(Dataset records)
......

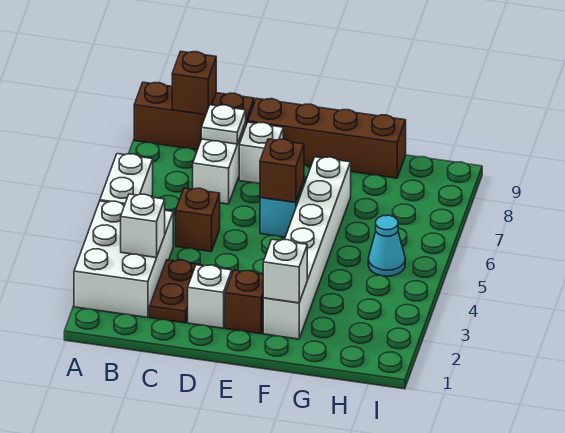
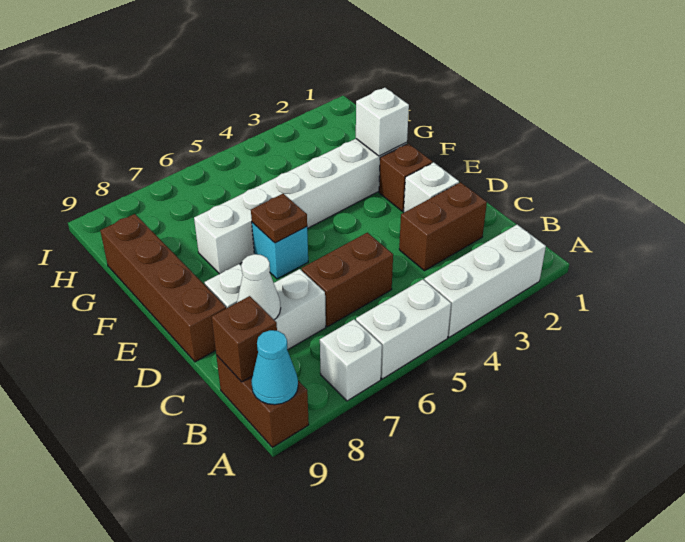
white 2x3 brick [74,201,173,318] -> white 1x3 brick [424,225,546,337]
brown 1x3 brick [134,82,254,150] -> brown 1x2 brick [216,355,309,447]
white 1x1 brick [121,194,165,258] -> white 1x1 brick moved to [320,319,382,401]
brown 1x2 plate [150,260,202,323] -> brown 1x2 brick [399,182,487,271]
brown 1x1 brick [176,188,220,252] -> brown 1x2 brick [302,233,393,327]
white 1x1 plate [201,105,246,144] -> white 1x1 cone [237,254,281,320]
brown 1x1 brick [260,139,304,203] -> brown 1x1 plate [251,194,307,243]
cyan 1x1 cone [368,215,405,276] -> cyan 1x1 cone moved to [251,330,298,405]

......

▸ Goal of the exercise: The word "plate" may appear in several lines of the data; copy every line where it does.

▸ Task solution:
brown 1x2 plate [150,260,202,323] -> brown 1x2 brick [399,182,487,271]
white 1x1 plate [201,105,246,144] -> white 1x1 cone [237,254,281,320]
brown 1x1 brick [260,139,304,203] -> brown 1x1 plate [251,194,307,243]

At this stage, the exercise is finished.